All records, exactly as written, minus the pictures: copy them out.

────────────────────────────────────────

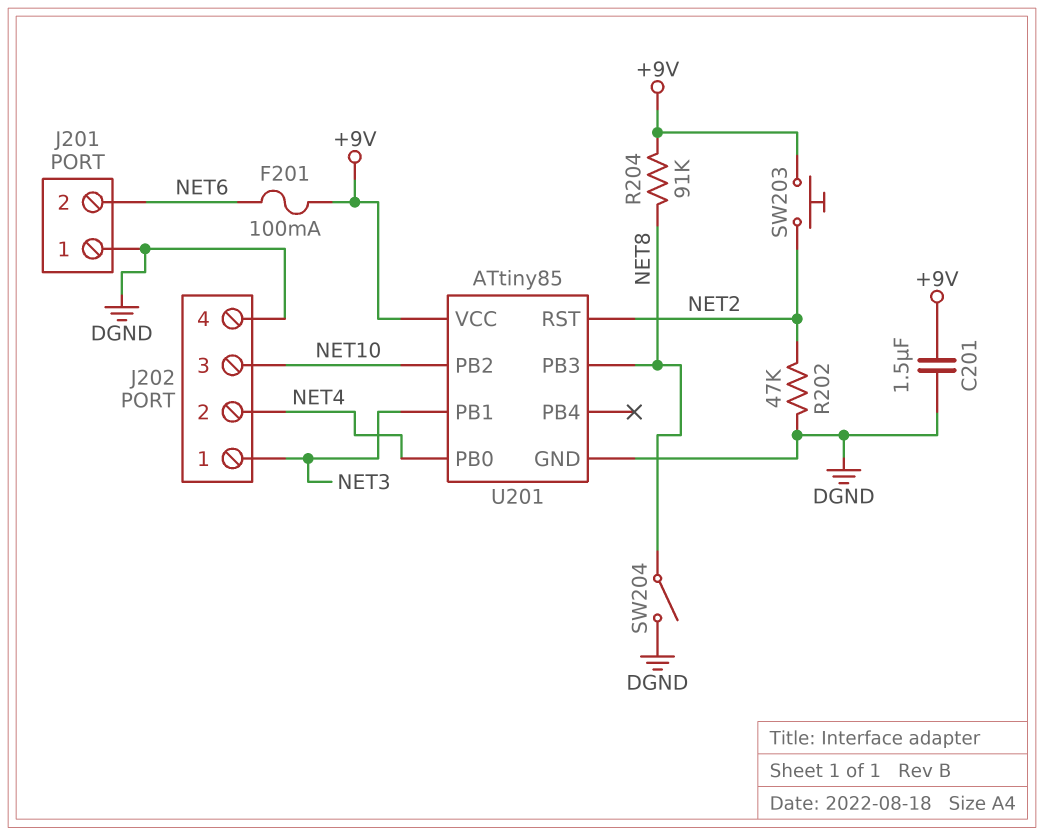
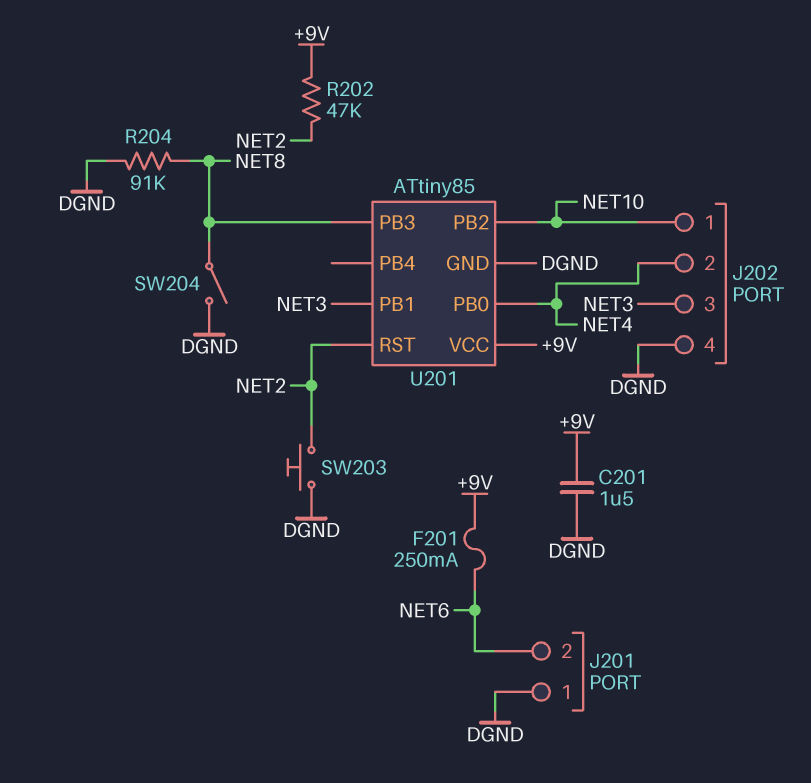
F201: 100mA (+9V, NET6) -> 250mA (+9V, NET6)
J202 pin 1: NET3 -> NET10
J202 pin 3: NET10 -> NET3
R202: 47k (DGND, NET2) -> 47k (+9V, NET2)
R204: 91k (+9V, NET8) -> 91k (DGND, NET8)
SW203: button (+9V, NET2) -> button (DGND, NET2)

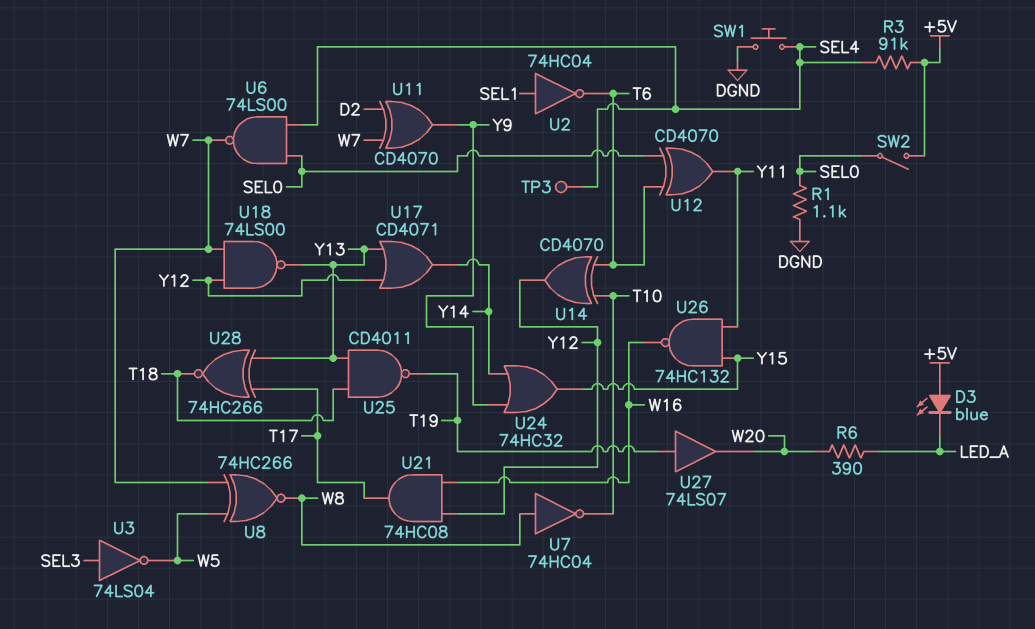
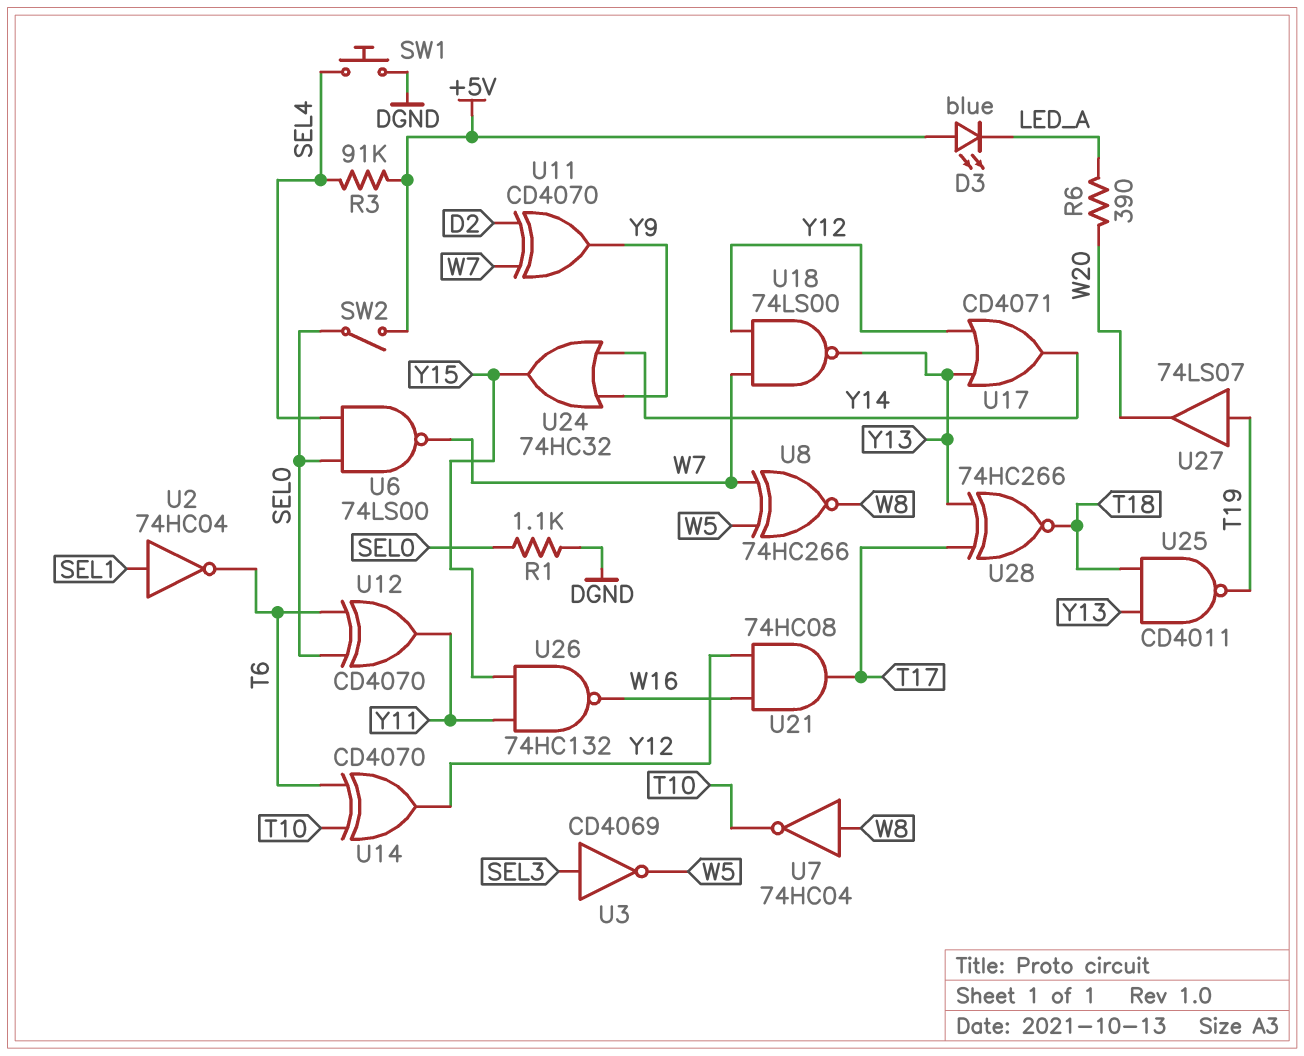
TP3: test point (SEL4) -> none
U3: NOT 74LS04 (in SEL3, out W5) -> NOT CD4069 (in SEL3, out W5)

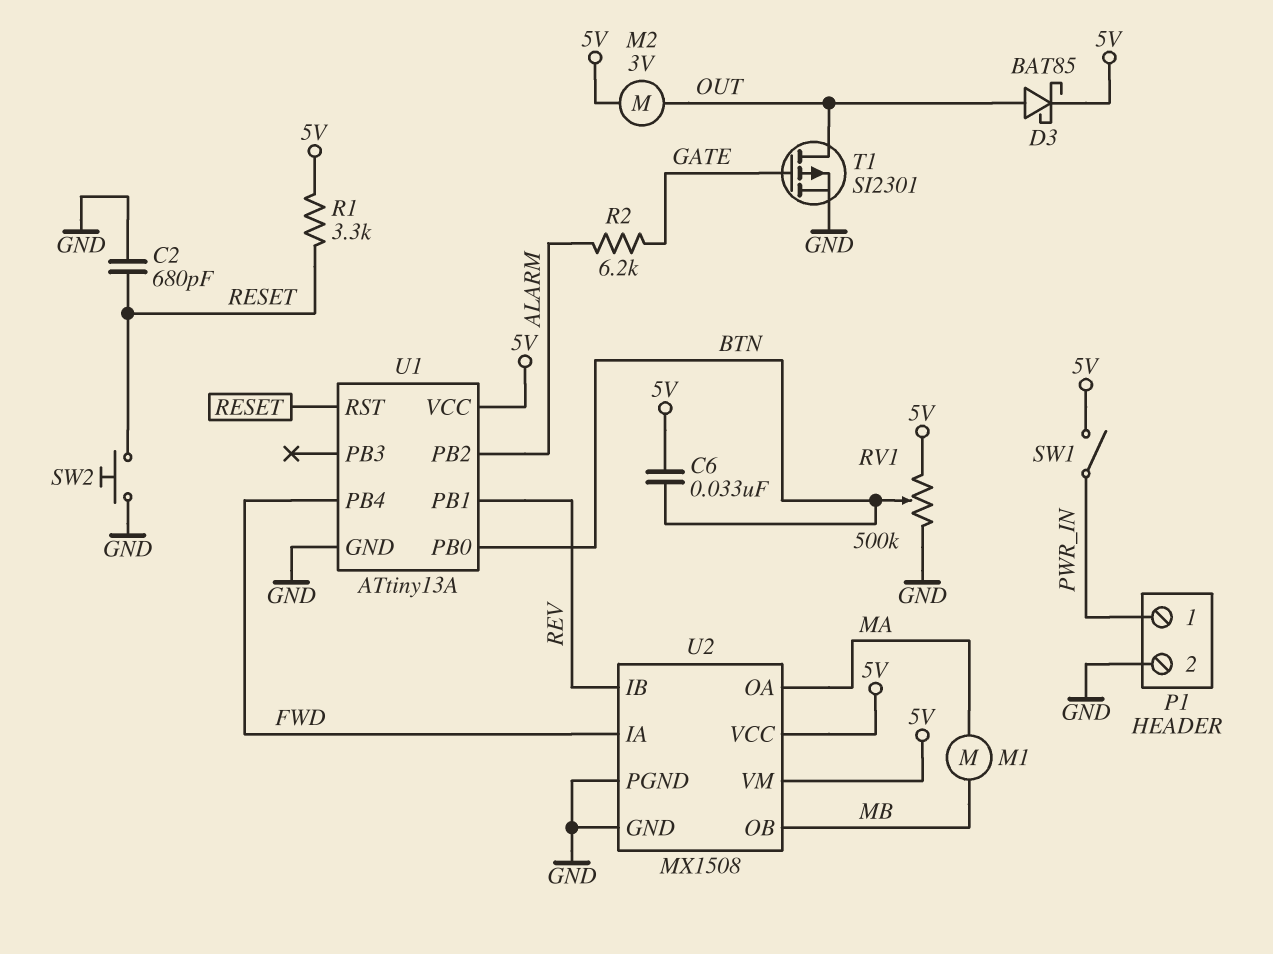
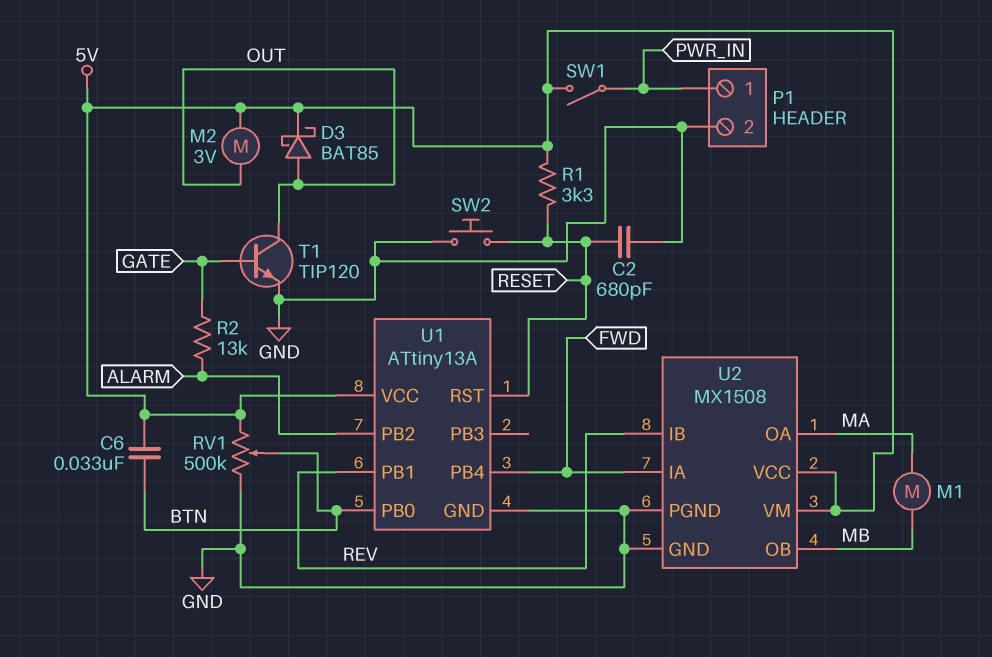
R2: 6.2k (ALARM, GATE) -> 13k (ALARM, GATE)
T1: PMOS SI2301 (G GATE, D OUT, S GND) -> NPN TIP120 (B GATE, C OUT, E GND)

────────────────────────────────────────

- RESULT FOR THIS TASK -
F201: 100mA (+9V, NET6) -> 250mA (+9V, NET6)
J202 pin 1: NET3 -> NET10
J202 pin 3: NET10 -> NET3
R202: 47k (DGND, NET2) -> 47k (+9V, NET2)
R204: 91k (+9V, NET8) -> 91k (DGND, NET8)
SW203: button (+9V, NET2) -> button (DGND, NET2)

TP3: test point (SEL4) -> none
U3: NOT 74LS04 (in SEL3, out W5) -> NOT CD4069 (in SEL3, out W5)

R2: 6.2k (ALARM, GATE) -> 13k (ALARM, GATE)
T1: PMOS SI2301 (G GATE, D OUT, S GND) -> NPN TIP120 (B GATE, C OUT, E GND)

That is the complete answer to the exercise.